▶ ASSIGNED TASK: Write out nothing but the lines from the first line of the entries below through the line with "none -> yellow brick F3 level 1"; no pictures go in.

### DATA FOR REVIEW ###

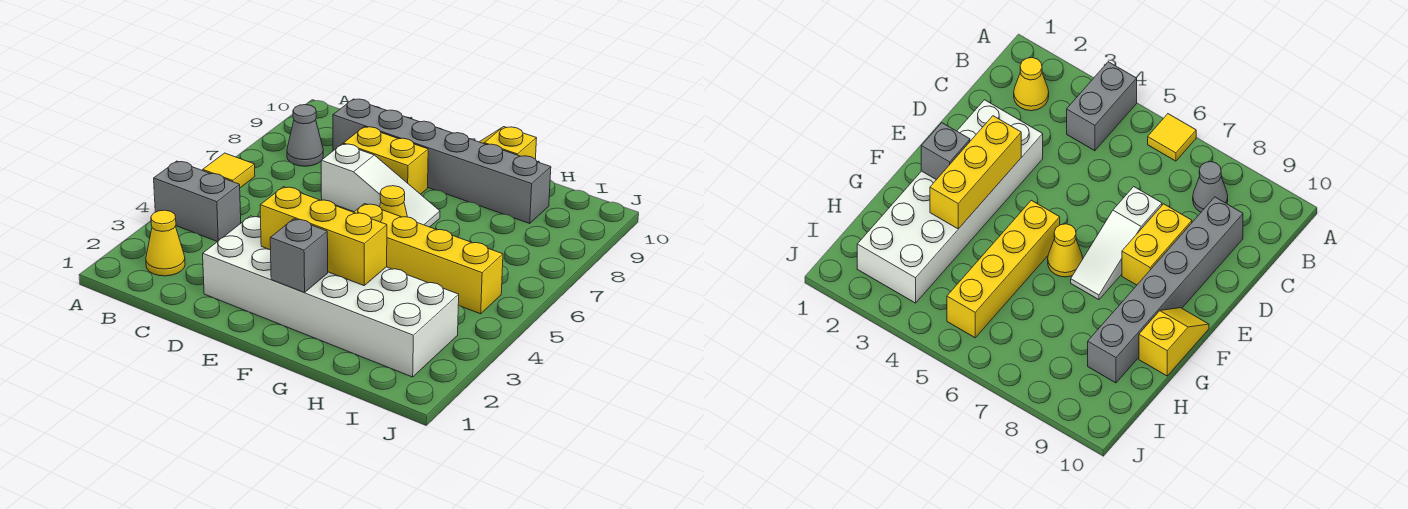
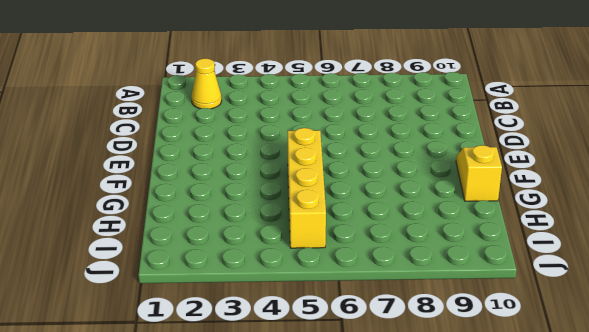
none -> grey brick A4:B4 level 1
none -> yellow tile A6 level 1
none -> grey cone B8 level 1

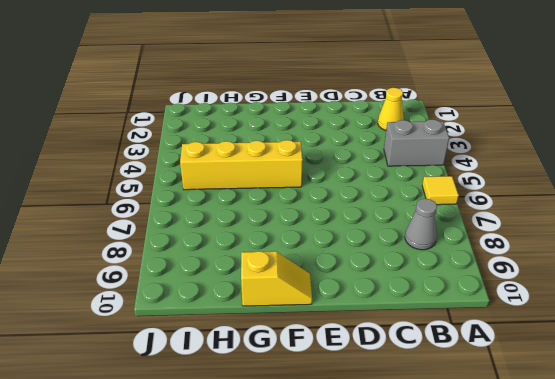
none -> grey brick C9:H9 level 1
none -> white brick D2:I3 level 1
none -> white slope D7:F7 level 1 top D

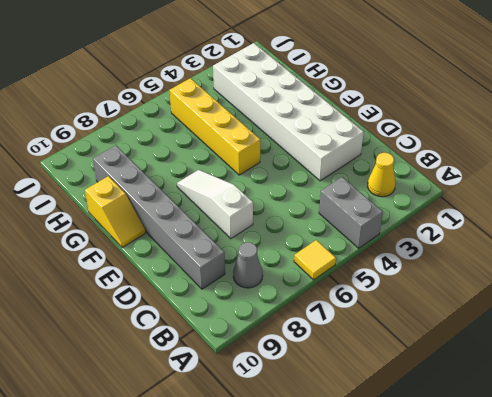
none -> yellow brick D8:E8 level 1
none -> yellow cone F6 level 1
none -> yellow brick E3:G3 level 2

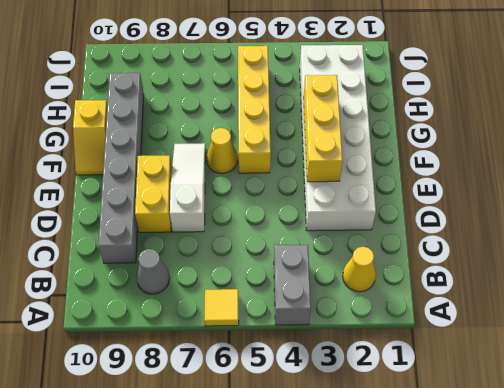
none -> grey brick F2 level 2

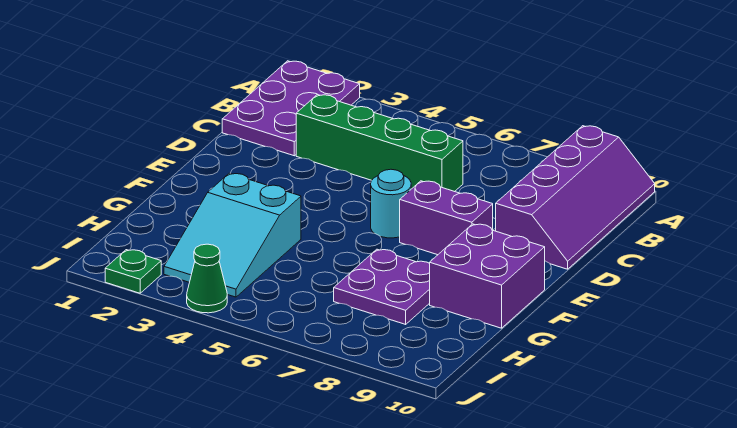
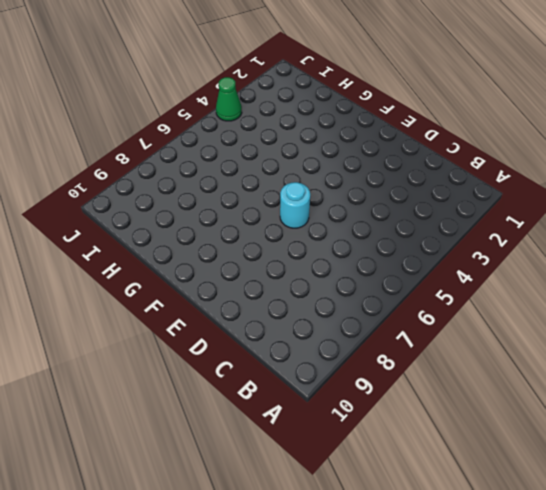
none -> purple plate A1:C2 level 1
none -> purple slope A9:D10 level 1 top 9

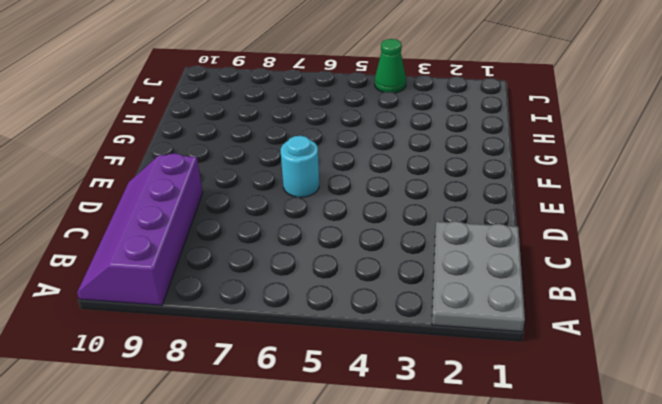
grey plate A1:C2 level 1 -> purple plate A1:C2 level 1
none -> green brick C3:C6 level 1
none -> purple brick E7:E8 level 1

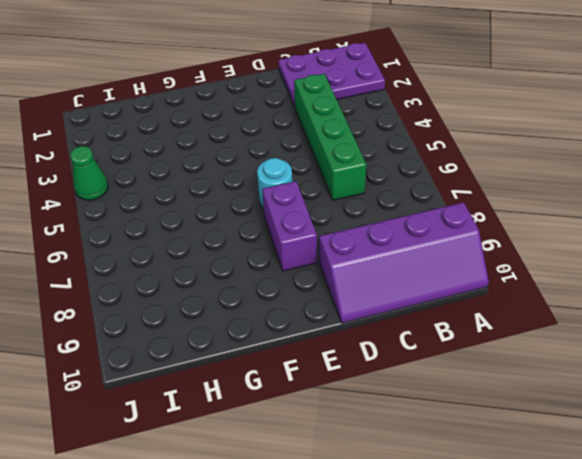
none -> purple brick F9:G10 level 1
none -> cyan slope G3:I4 level 1 top G

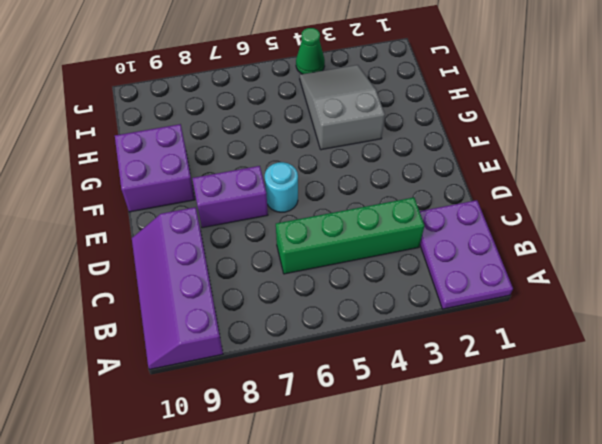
grey slope G3:I4 level 1 top G -> cyan slope G3:I4 level 1 top G
none -> purple plate G7:H8 level 1
none -> green plate J2 level 1

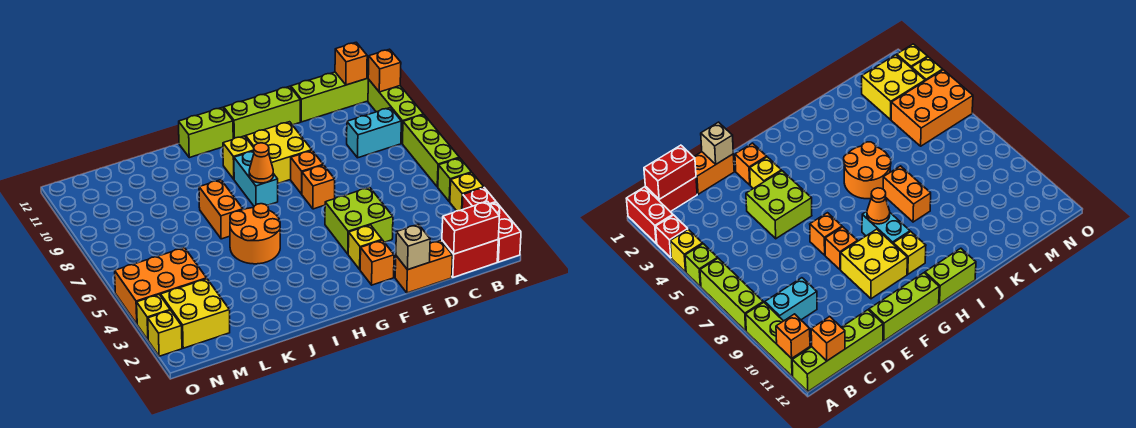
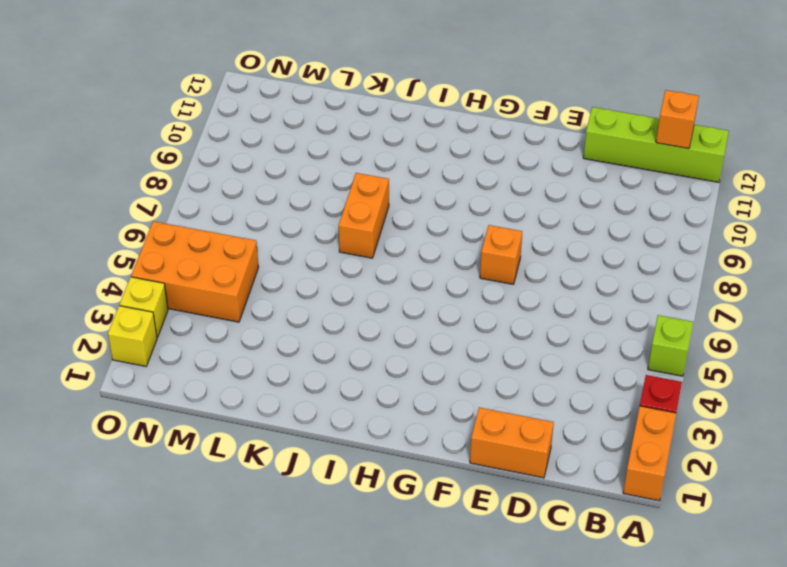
orange brick A1:A2 level 1 -> red brick A1:A2 level 1
none -> yellow brick A4 level 1
none -> lime brick A6:A8 level 1
none -> lime brick A9:A11 level 1
none -> red brick B1:C1 level 1

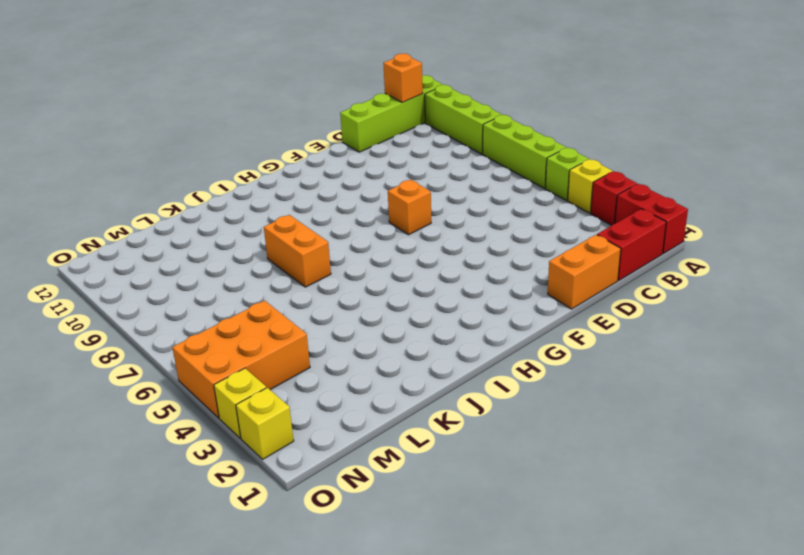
none -> cyan brick B9:C9 level 1
none -> lime brick E4:F5 level 1
none -> lime brick E12:G12 level 1
none -> orange brick F2 level 1

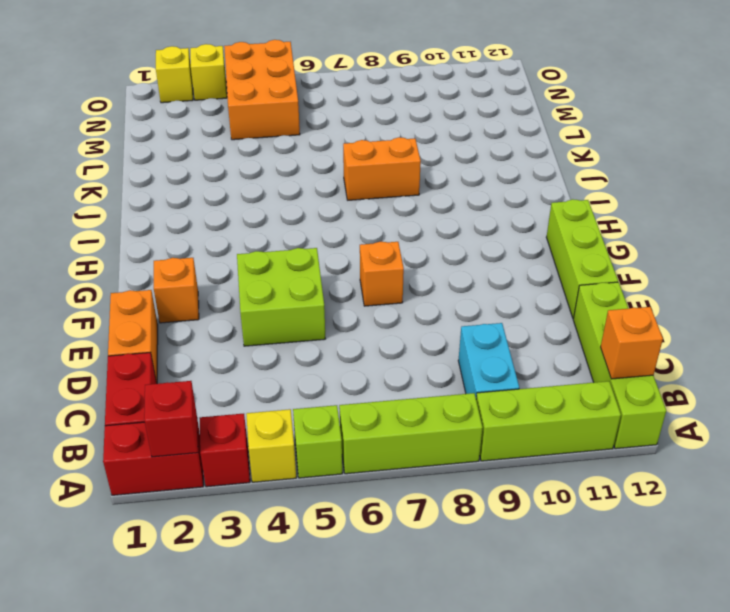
red brick A2 level 2 -> none
none -> yellow brick F3 level 1
none -> orange brick F8 level 1
none -> yellow brick F9:G10 level 1
none -> cyan brick H8:H9 level 1

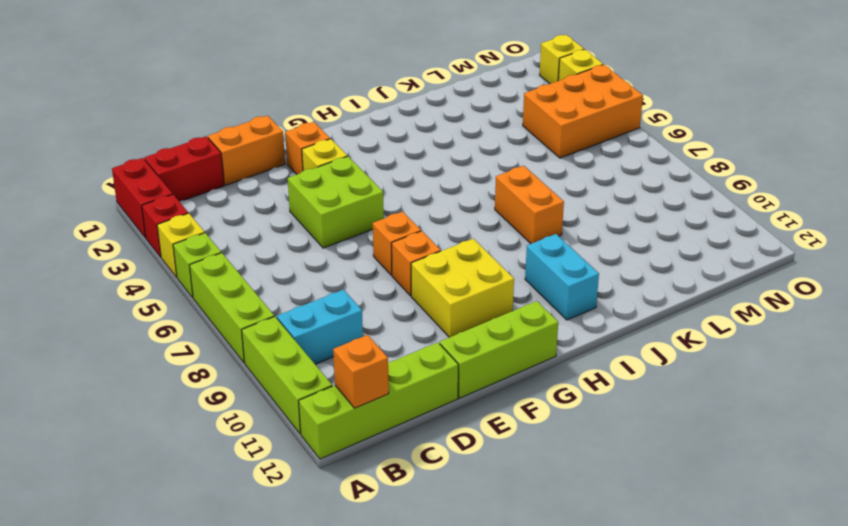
cyan brick I10:I11 level 1 -> cyan brick H8:H9 level 1
none -> yellow brick H10 level 1
none -> lime brick H12:I12 level 1
none -> orange round brick I5:J6 level 1
none -> yellow brick M2:N3 level 1

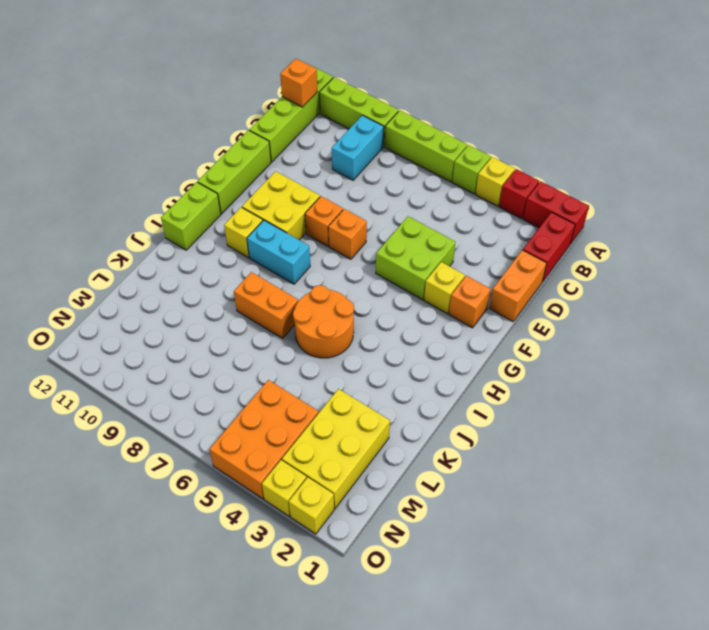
yellow brick L2:N3 level 1 -> yellow brick M2:N3 level 1
none -> orange brick A11 level 2
none -> red brick B1:C1 level 2
none -> tan brick E1 level 2
none -> orange cone H8 level 2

###

▶ TASK ANSWER:
none -> grey brick A4:B4 level 1
none -> yellow tile A6 level 1
none -> grey cone B8 level 1

none -> grey brick C9:H9 level 1
none -> white brick D2:I3 level 1
none -> white slope D7:F7 level 1 top D

none -> yellow brick D8:E8 level 1
none -> yellow cone F6 level 1
none -> yellow brick E3:G3 level 2

none -> grey brick F2 level 2

none -> purple plate A1:C2 level 1
none -> purple slope A9:D10 level 1 top 9

grey plate A1:C2 level 1 -> purple plate A1:C2 level 1
none -> green brick C3:C6 level 1
none -> purple brick E7:E8 level 1

none -> purple brick F9:G10 level 1
none -> cyan slope G3:I4 level 1 top G

grey slope G3:I4 level 1 top G -> cyan slope G3:I4 level 1 top G
none -> purple plate G7:H8 level 1
none -> green plate J2 level 1

orange brick A1:A2 level 1 -> red brick A1:A2 level 1
none -> yellow brick A4 level 1
none -> lime brick A6:A8 level 1
none -> lime brick A9:A11 level 1
none -> red brick B1:C1 level 1

none -> cyan brick B9:C9 level 1
none -> lime brick E4:F5 level 1
none -> lime brick E12:G12 level 1
none -> orange brick F2 level 1

red brick A2 level 2 -> none
none -> yellow brick F3 level 1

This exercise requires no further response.